◆ What to do: The line containing "black lamp: 5 -> 4" marks the start, and the last line of the records below marks the end. Print that run exactly and nothing else.

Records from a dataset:
──────────

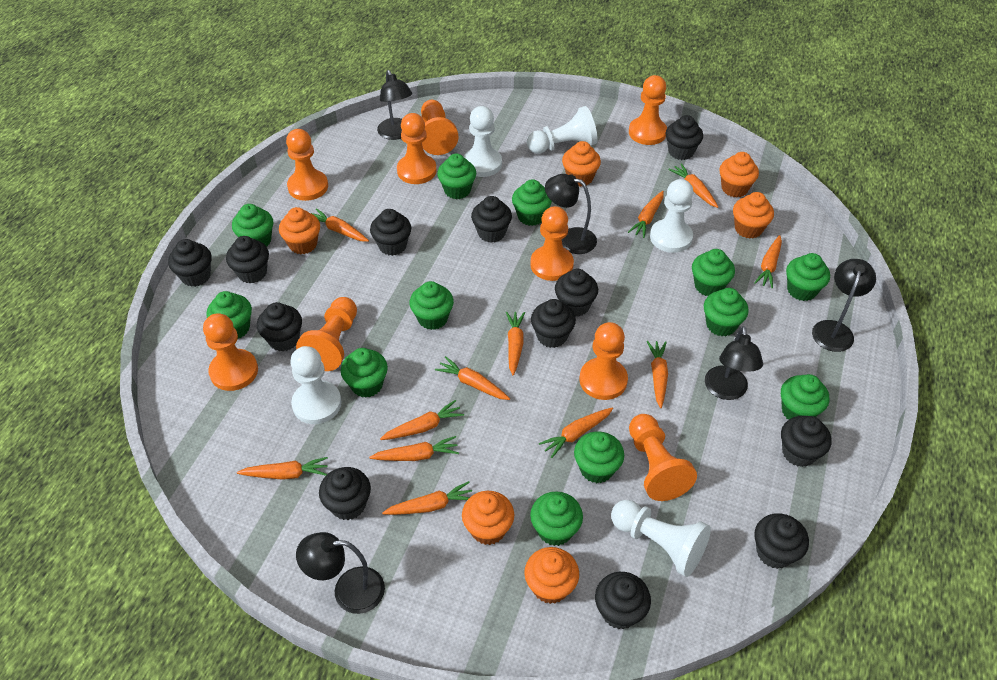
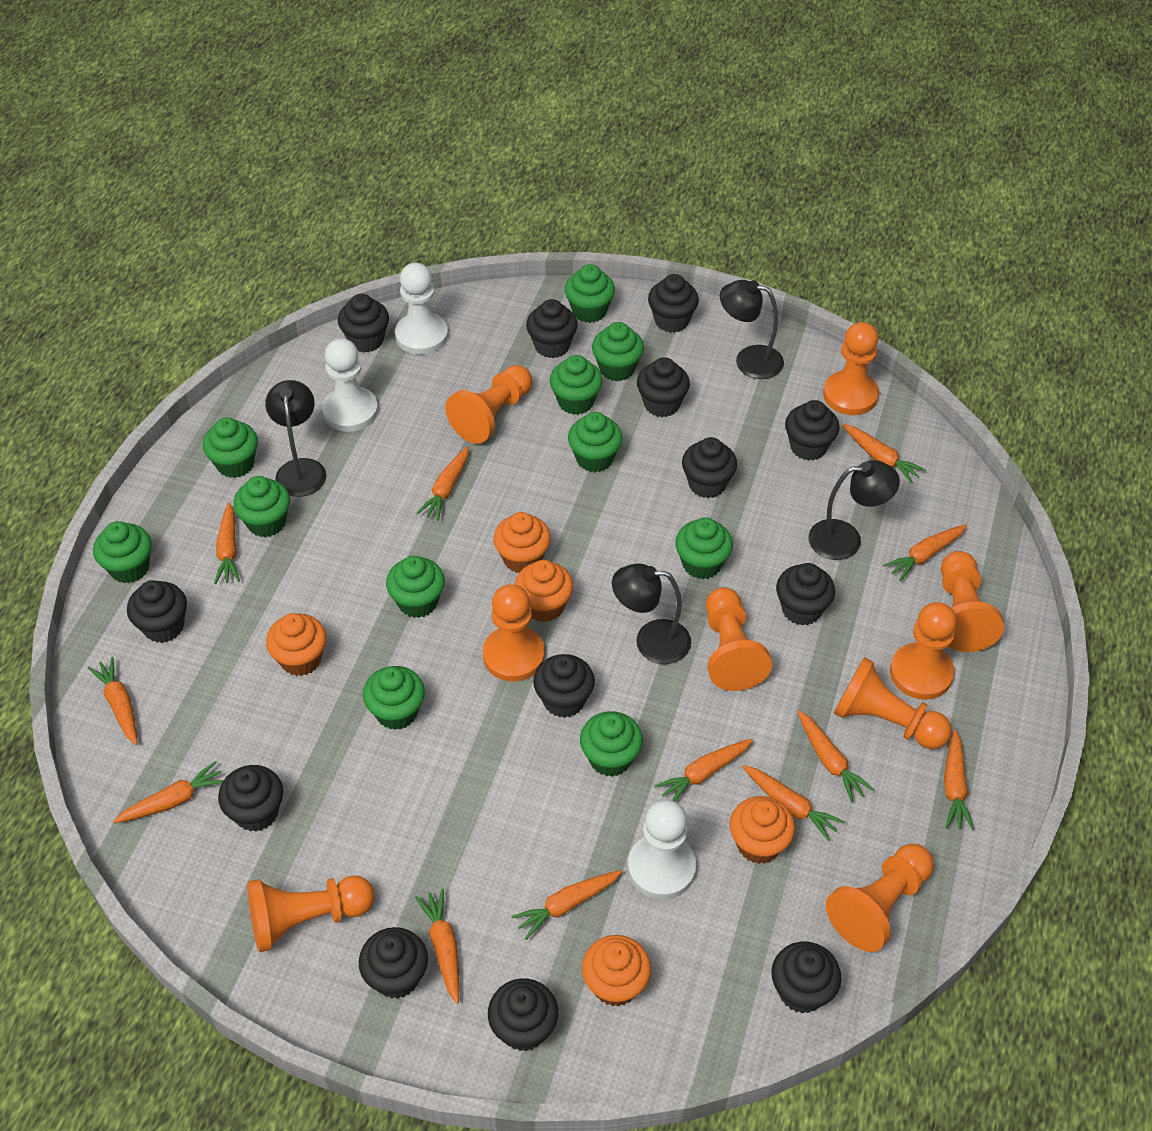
black cupcake: 12 -> 13
black lamp: 5 -> 4
green cupcake: 12 -> 11
orange cupcake: 6 -> 5
white pawn: 5 -> 3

──────────

◆ Solution for this exercise:
black lamp: 5 -> 4
green cupcake: 12 -> 11
orange cupcake: 6 -> 5
white pawn: 5 -> 3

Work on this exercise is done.